Your copy should begin with the line containing "POT: 5k -> 50k", end with the line containing "RELAY pin GND: 5V -> GND", match the listing below exactly, and contain no pictures.

↓↓↓

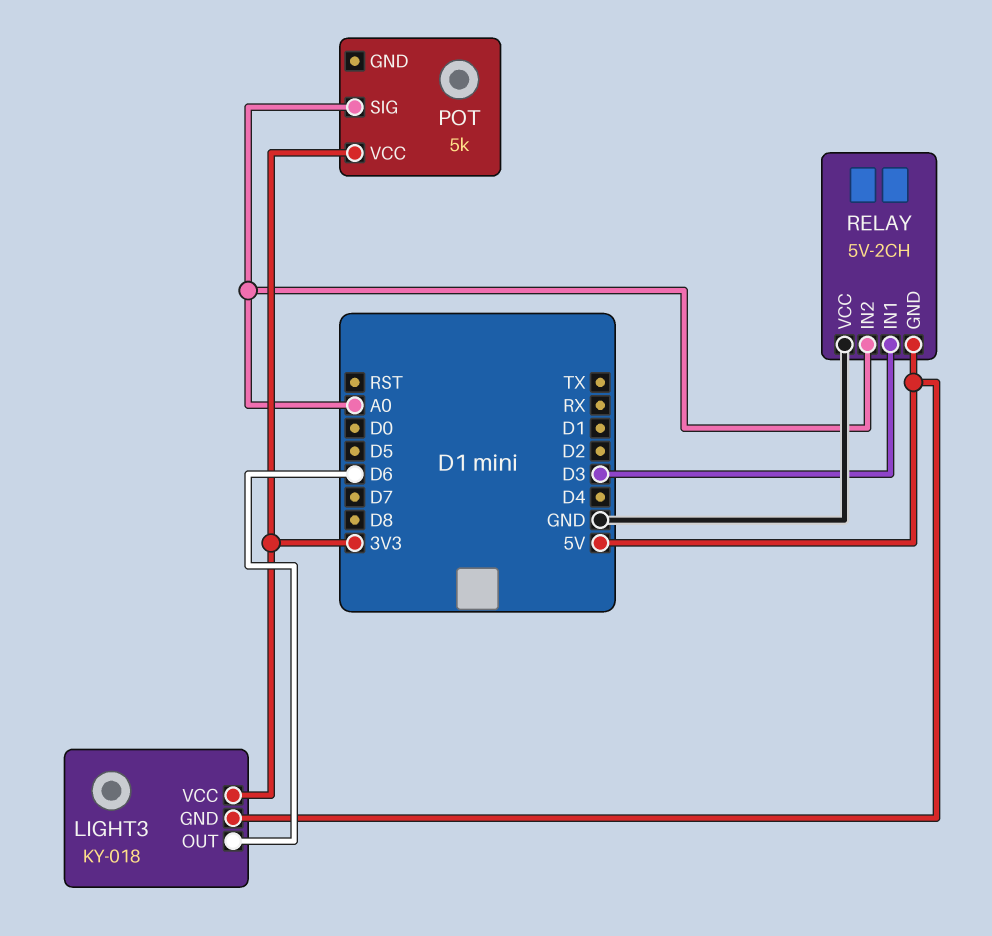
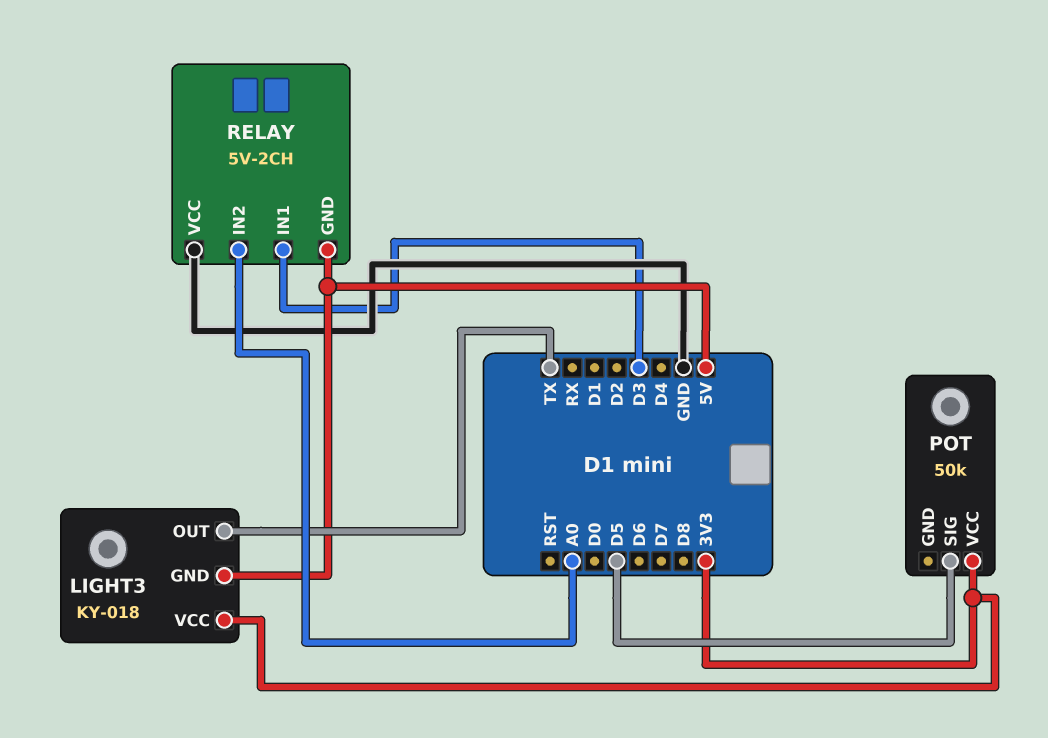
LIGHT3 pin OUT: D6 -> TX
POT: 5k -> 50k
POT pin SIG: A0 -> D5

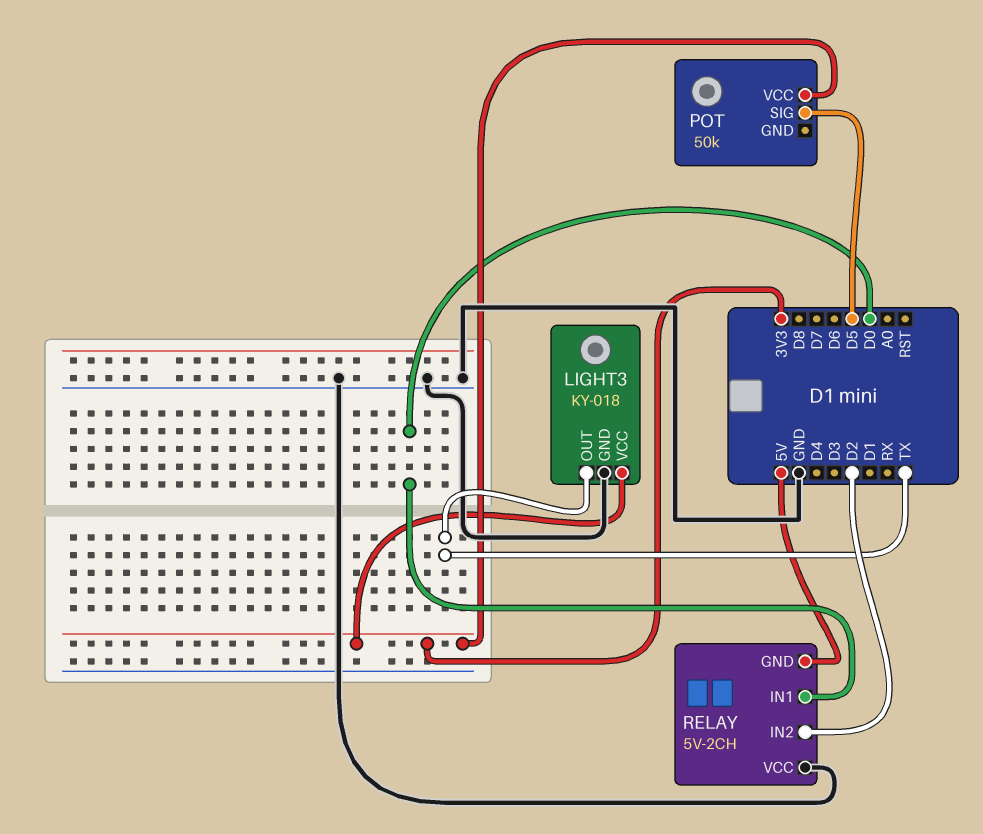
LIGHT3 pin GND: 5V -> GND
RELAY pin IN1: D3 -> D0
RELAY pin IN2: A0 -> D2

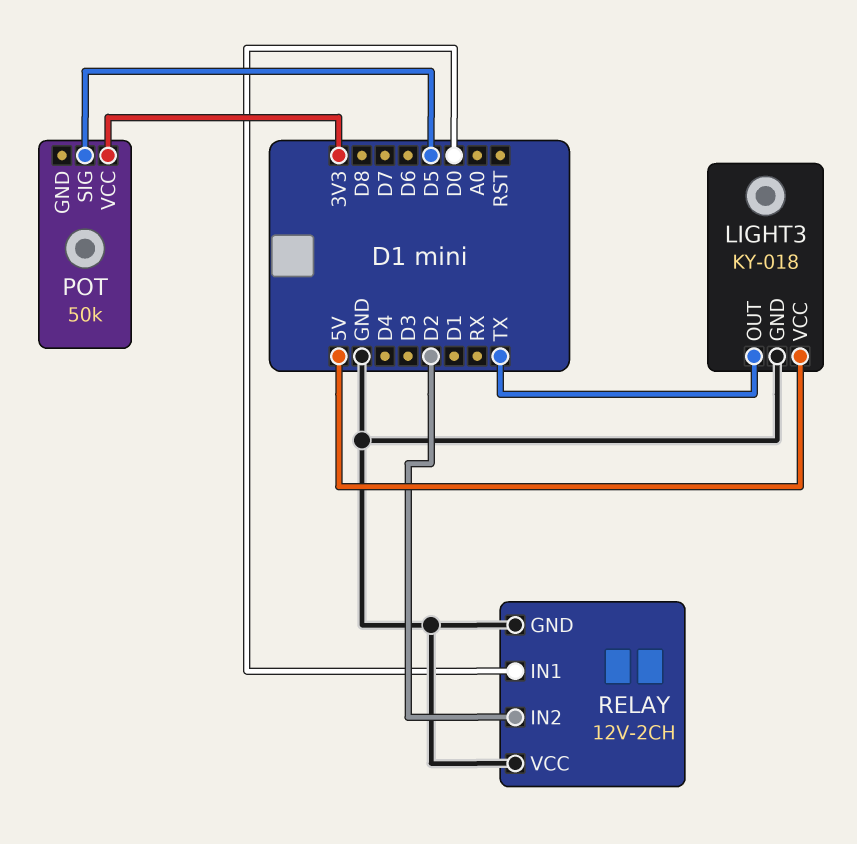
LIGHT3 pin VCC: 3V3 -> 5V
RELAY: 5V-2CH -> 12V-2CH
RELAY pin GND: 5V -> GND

↑↑↑
↓↓↓

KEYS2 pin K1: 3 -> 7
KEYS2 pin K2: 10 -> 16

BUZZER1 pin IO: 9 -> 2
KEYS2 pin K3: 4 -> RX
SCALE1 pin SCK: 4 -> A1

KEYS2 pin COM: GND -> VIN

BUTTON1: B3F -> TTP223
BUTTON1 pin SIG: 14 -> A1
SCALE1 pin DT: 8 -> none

↑↑↑

Written answer:
POT: 5k -> 50k
POT pin SIG: A0 -> D5

LIGHT3 pin GND: 5V -> GND
RELAY pin IN1: D3 -> D0
RELAY pin IN2: A0 -> D2

LIGHT3 pin VCC: 3V3 -> 5V
RELAY: 5V-2CH -> 12V-2CH
RELAY pin GND: 5V -> GND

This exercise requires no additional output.